━━━━━ RECORDS PROVIDED

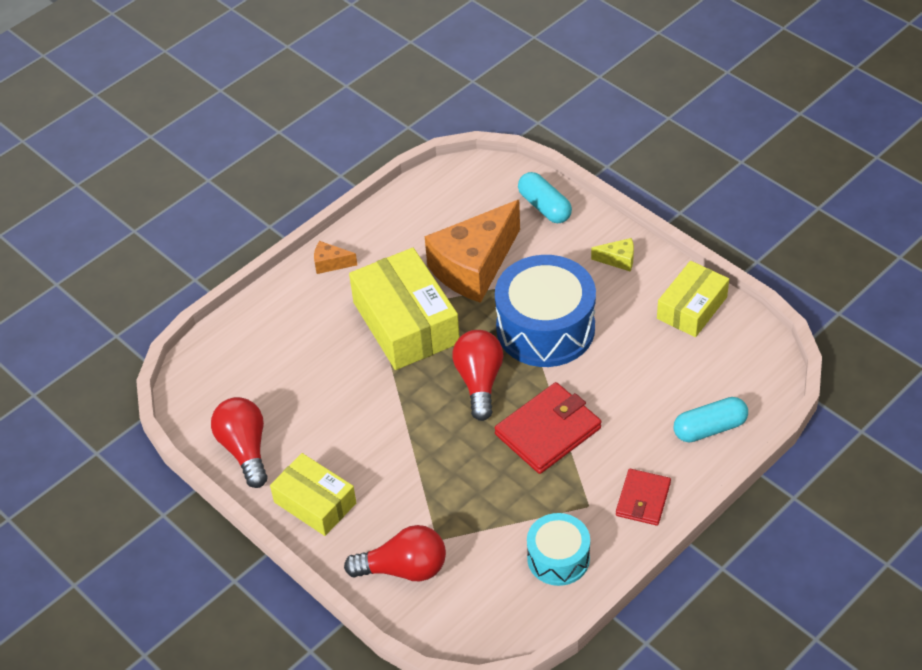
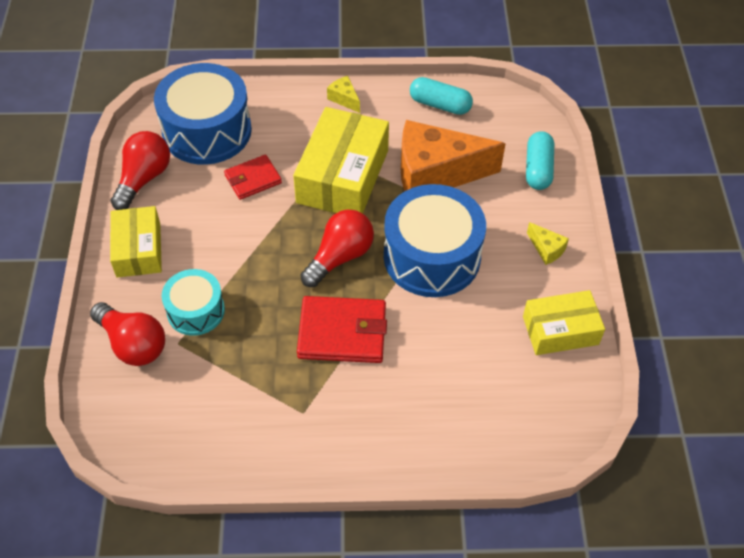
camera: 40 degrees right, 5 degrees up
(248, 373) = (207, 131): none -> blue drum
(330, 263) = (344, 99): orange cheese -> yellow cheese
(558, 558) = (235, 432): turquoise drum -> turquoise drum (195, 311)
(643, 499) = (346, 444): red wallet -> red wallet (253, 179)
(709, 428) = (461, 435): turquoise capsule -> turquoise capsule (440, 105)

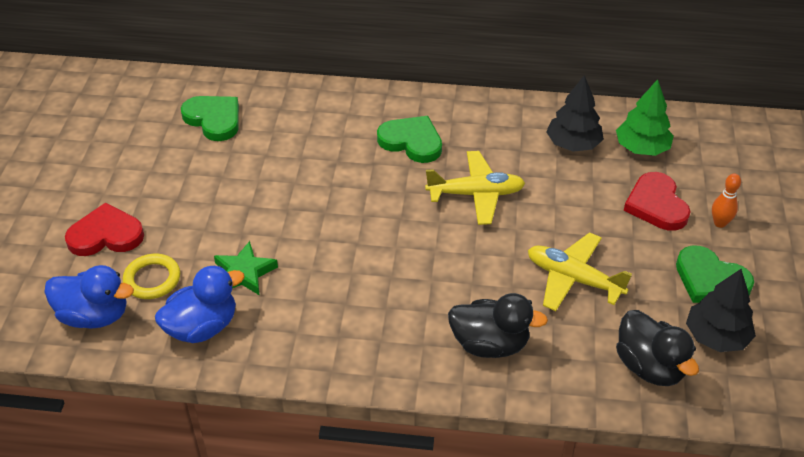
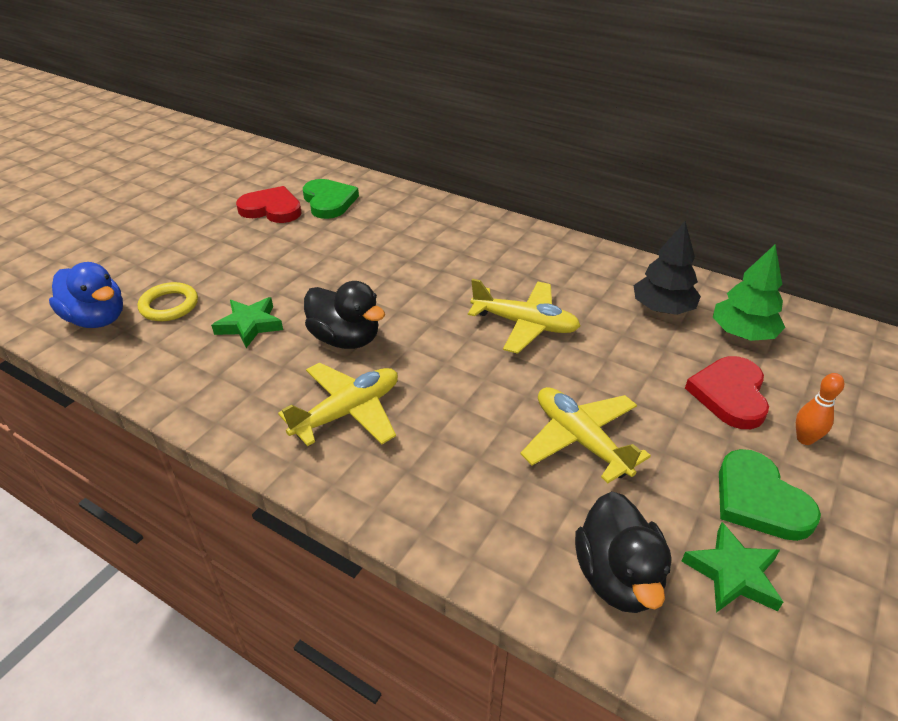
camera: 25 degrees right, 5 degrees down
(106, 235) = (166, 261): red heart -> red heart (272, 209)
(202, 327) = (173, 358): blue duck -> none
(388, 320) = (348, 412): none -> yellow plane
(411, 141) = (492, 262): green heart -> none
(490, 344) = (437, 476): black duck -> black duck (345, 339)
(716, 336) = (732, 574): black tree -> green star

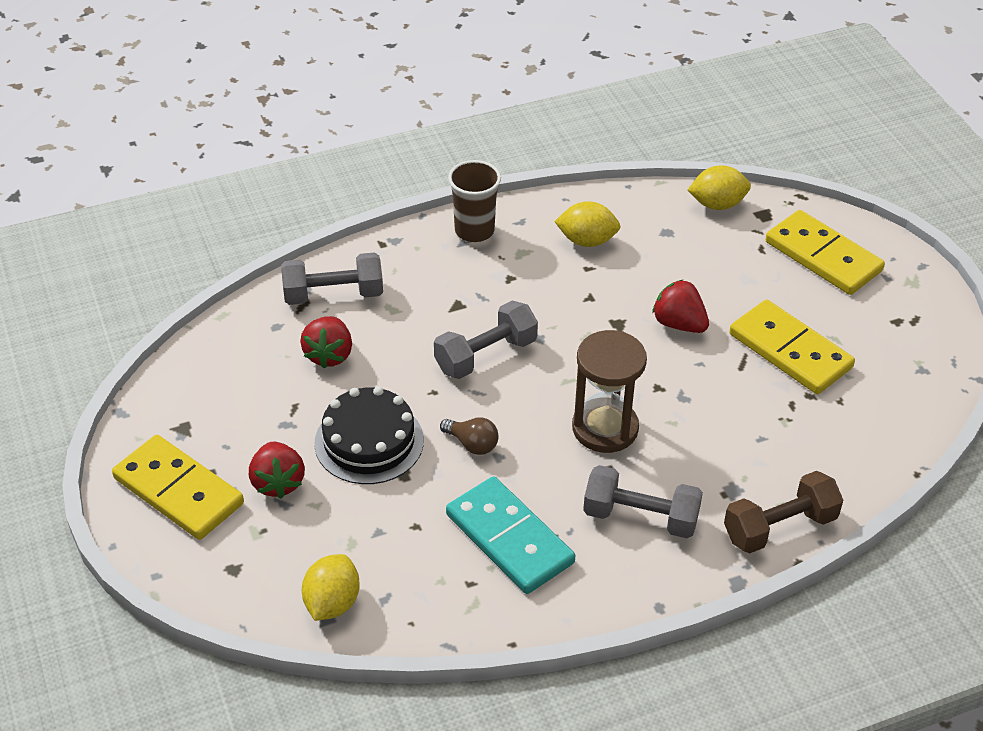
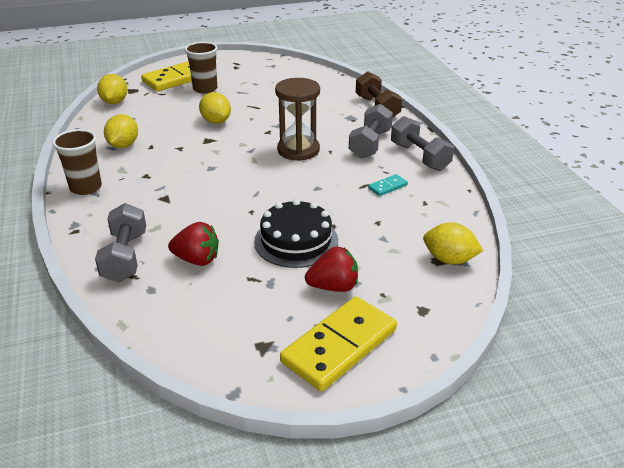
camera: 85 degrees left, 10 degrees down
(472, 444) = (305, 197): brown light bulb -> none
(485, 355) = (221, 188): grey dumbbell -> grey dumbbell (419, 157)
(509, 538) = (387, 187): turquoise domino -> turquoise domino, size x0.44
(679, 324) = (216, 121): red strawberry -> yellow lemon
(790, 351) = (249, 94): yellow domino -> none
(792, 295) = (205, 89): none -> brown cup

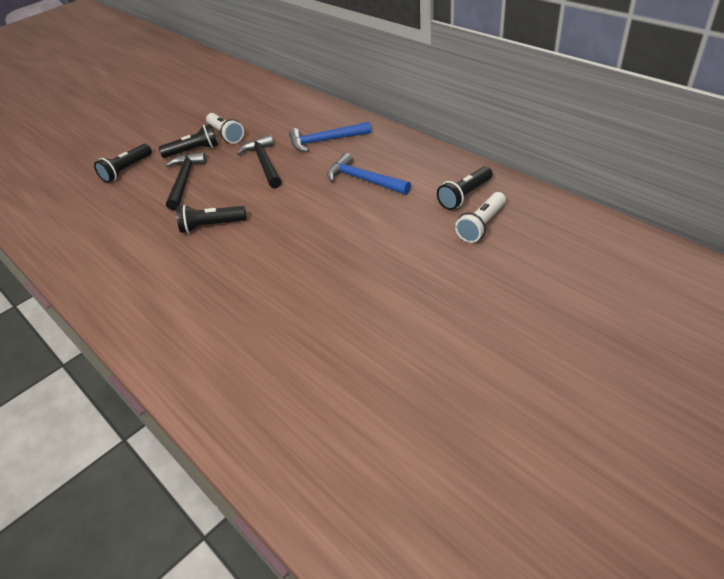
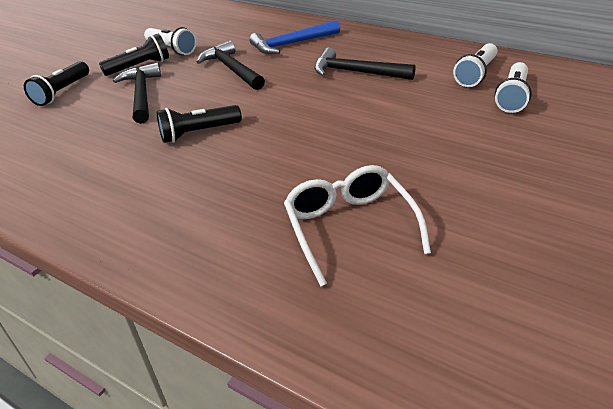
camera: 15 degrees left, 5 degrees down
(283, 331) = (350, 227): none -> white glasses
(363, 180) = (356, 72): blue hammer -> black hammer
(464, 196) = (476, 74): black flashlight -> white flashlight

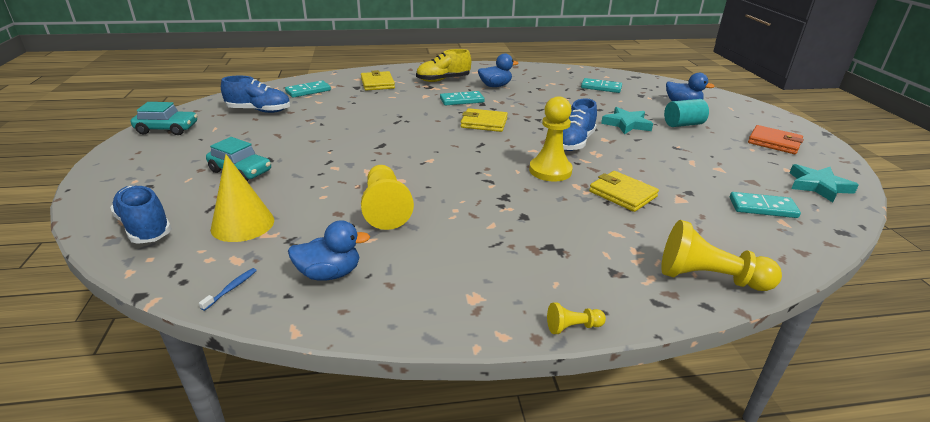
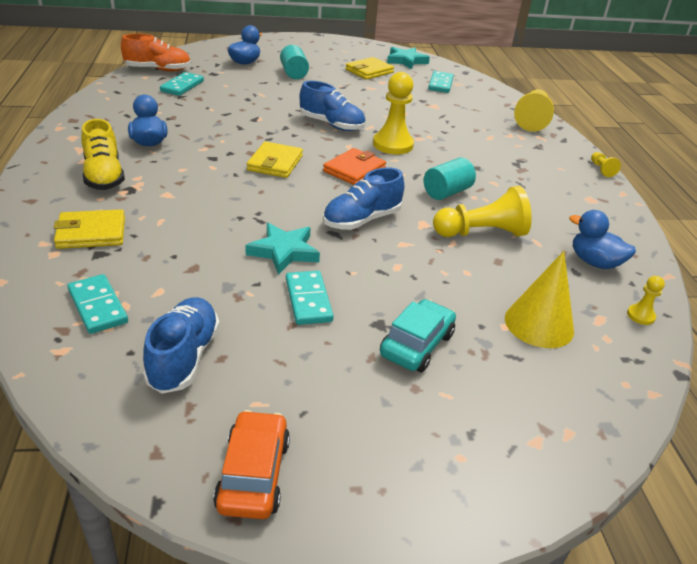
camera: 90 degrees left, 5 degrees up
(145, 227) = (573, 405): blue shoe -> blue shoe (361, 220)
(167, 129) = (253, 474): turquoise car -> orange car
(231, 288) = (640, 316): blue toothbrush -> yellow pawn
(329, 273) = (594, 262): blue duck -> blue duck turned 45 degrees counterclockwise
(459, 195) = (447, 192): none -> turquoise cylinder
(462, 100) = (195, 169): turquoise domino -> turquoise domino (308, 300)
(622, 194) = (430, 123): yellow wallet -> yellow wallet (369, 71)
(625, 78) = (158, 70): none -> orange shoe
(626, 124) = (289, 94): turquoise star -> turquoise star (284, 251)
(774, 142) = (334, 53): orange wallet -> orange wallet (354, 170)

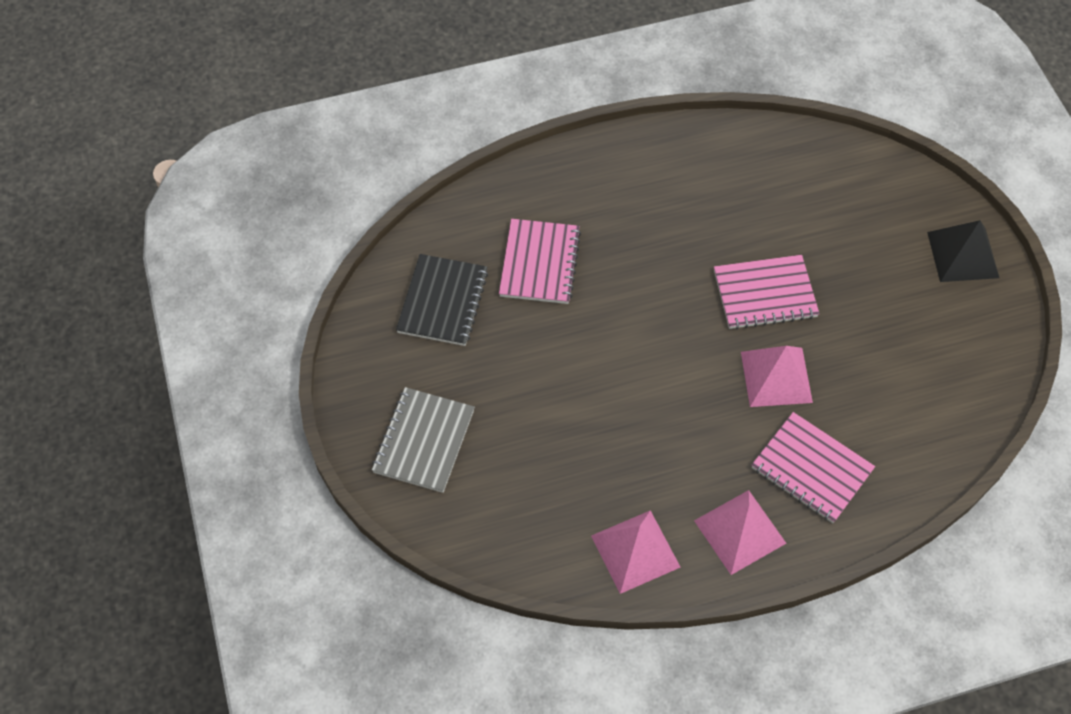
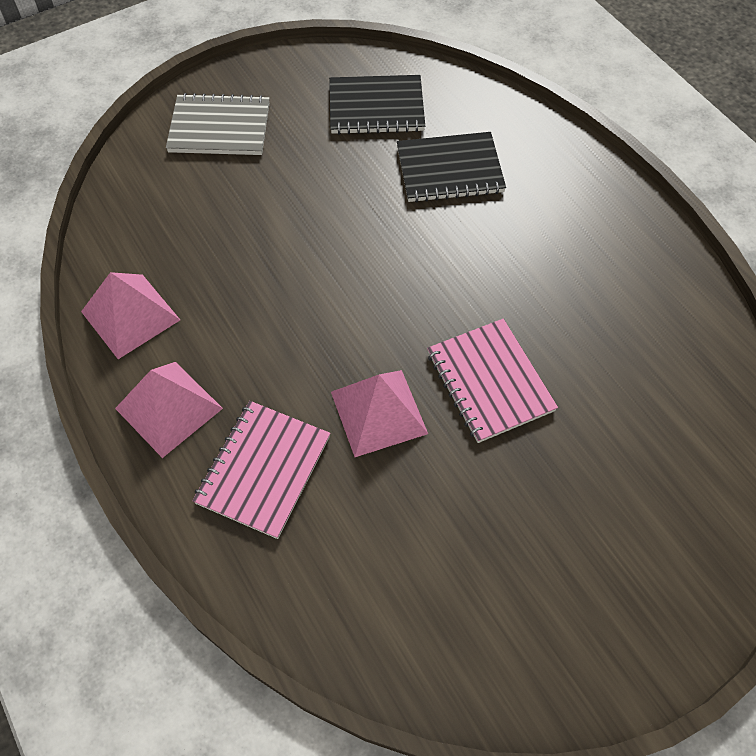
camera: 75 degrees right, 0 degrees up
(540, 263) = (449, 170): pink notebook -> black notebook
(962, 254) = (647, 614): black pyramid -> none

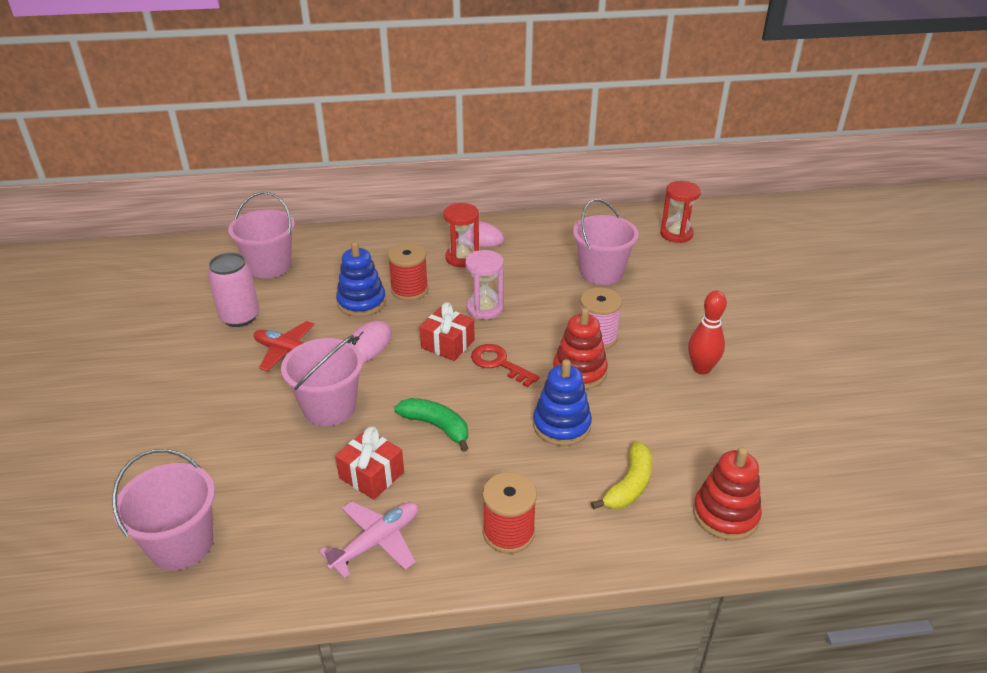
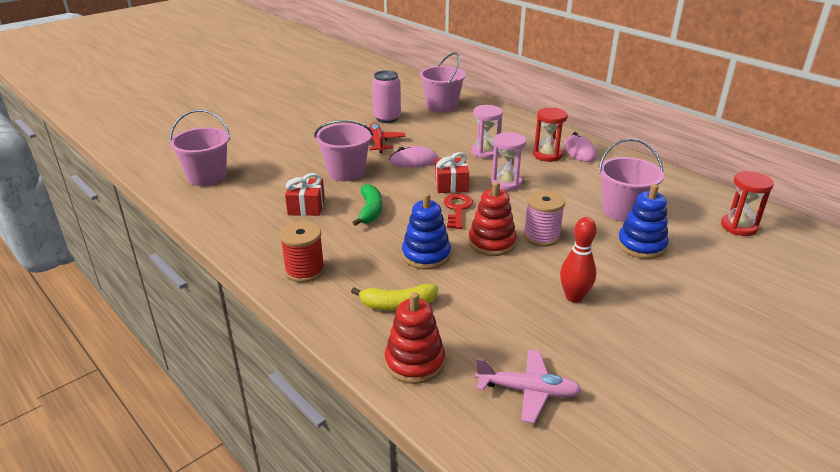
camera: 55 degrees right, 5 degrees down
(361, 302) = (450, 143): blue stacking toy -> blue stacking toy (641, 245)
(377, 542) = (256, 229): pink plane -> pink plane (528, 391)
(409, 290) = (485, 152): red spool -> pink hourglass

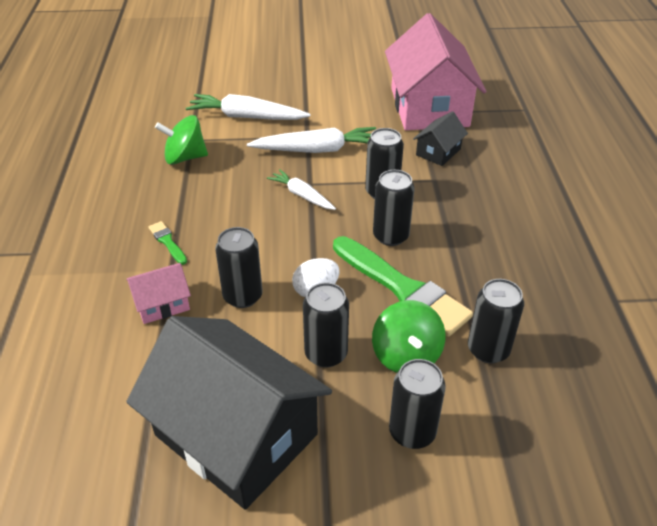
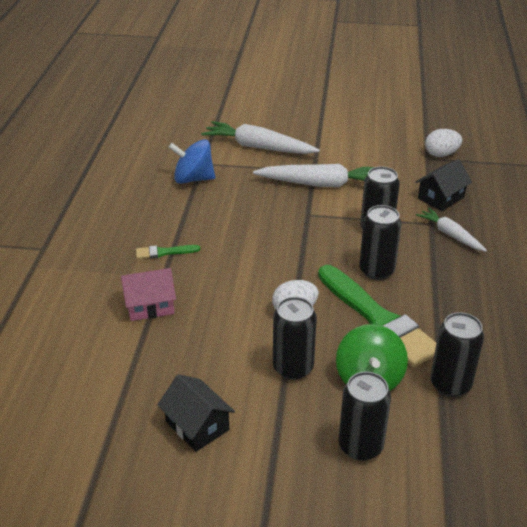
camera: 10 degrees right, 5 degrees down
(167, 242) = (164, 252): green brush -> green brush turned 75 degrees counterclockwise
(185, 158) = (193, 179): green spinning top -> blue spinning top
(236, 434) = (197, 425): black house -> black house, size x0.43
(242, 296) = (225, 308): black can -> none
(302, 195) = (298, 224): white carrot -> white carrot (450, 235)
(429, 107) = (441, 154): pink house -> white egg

━━━━━━━━━━

### EXERCISE DIRECTIONS
Only the lines that contain the string "green" should be copied from the entries above.

### RESULT OF THIS EXERCISE
(411, 141) = (492, 262): green heart -> none
(716, 336) = (732, 574): black tree -> green star
(167, 242) = (164, 252): green brush -> green brush turned 75 degrees counterclockwise
(185, 158) = (193, 179): green spinning top -> blue spinning top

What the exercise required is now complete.